══ Records shown ══

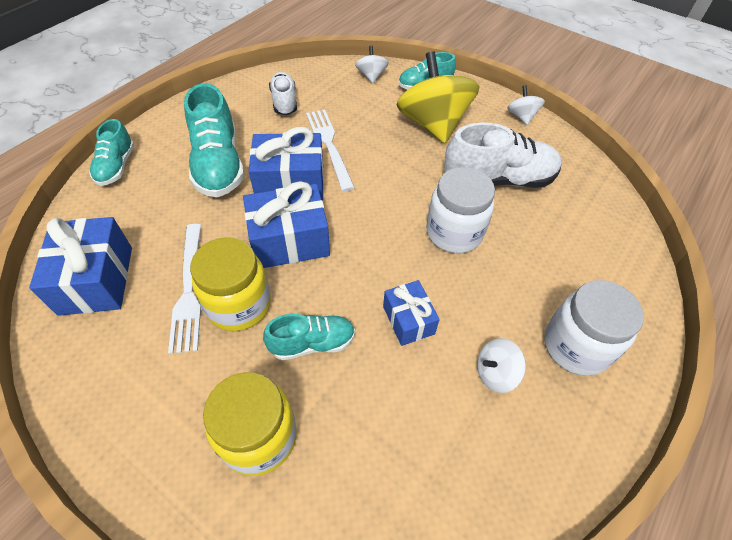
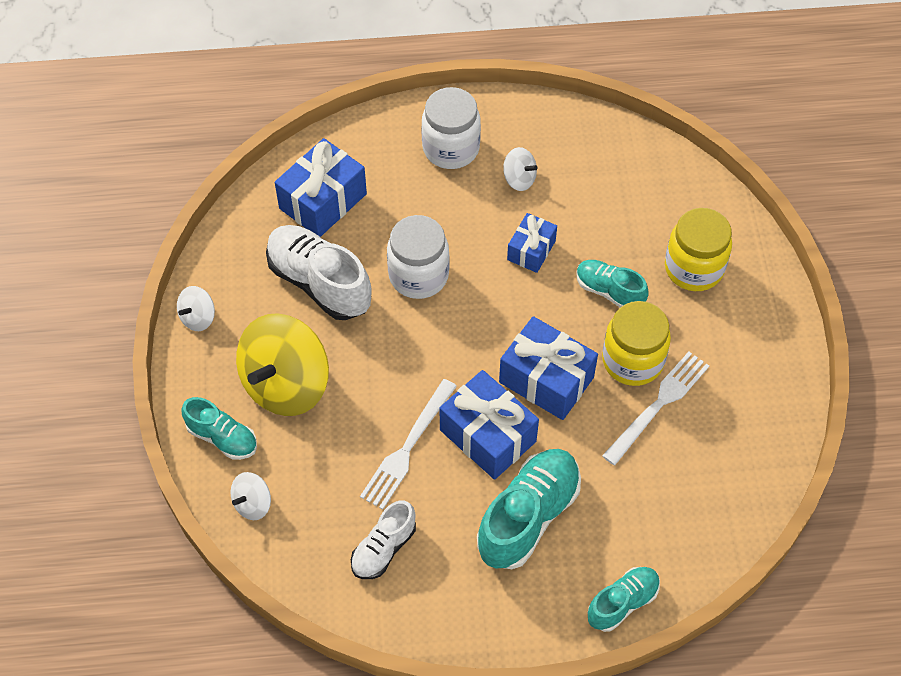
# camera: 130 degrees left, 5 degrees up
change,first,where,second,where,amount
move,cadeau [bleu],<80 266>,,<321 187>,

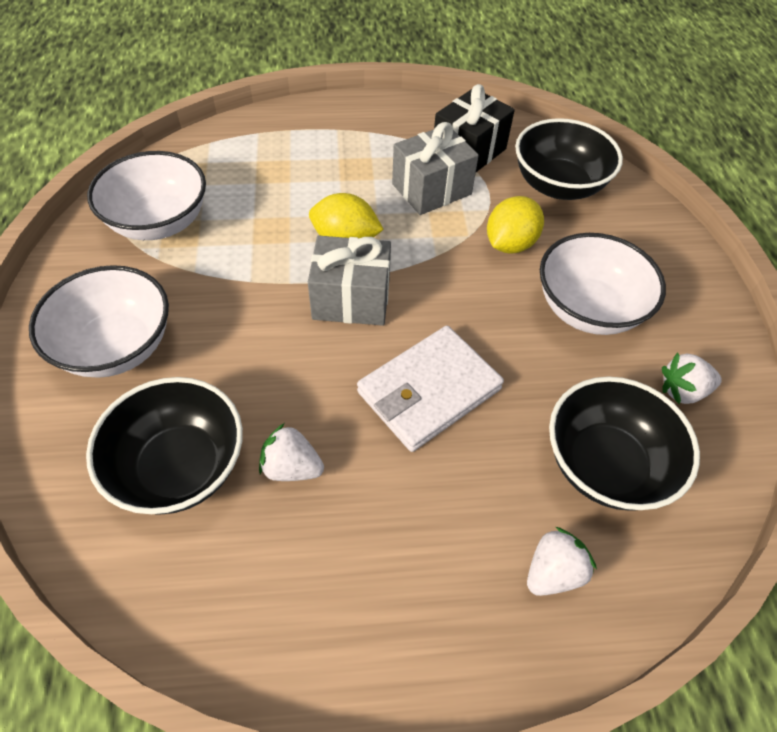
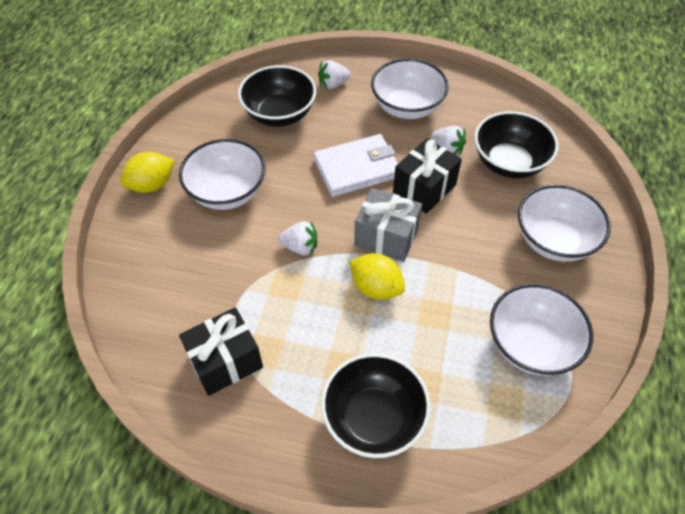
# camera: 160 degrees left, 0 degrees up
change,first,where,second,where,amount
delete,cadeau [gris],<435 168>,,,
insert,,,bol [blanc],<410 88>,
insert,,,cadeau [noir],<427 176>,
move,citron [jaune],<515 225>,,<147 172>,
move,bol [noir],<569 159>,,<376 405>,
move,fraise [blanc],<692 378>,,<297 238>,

═══

Reproduce the lines above exactly, image-free.

# camera: 130 degrees left, 5 degrees up
change,first,where,second,where,amount
move,cadeau [bleu],<80 266>,,<321 187>,

# camera: 160 degrees left, 0 degrees up
change,first,where,second,where,amount
delete,cadeau [gris],<435 168>,,,
insert,,,bol [blanc],<410 88>,
insert,,,cadeau [noir],<427 176>,
move,citron [jaune],<515 225>,,<147 172>,
move,bol [noir],<569 159>,,<376 405>,
move,fraise [blanc],<692 378>,,<297 238>,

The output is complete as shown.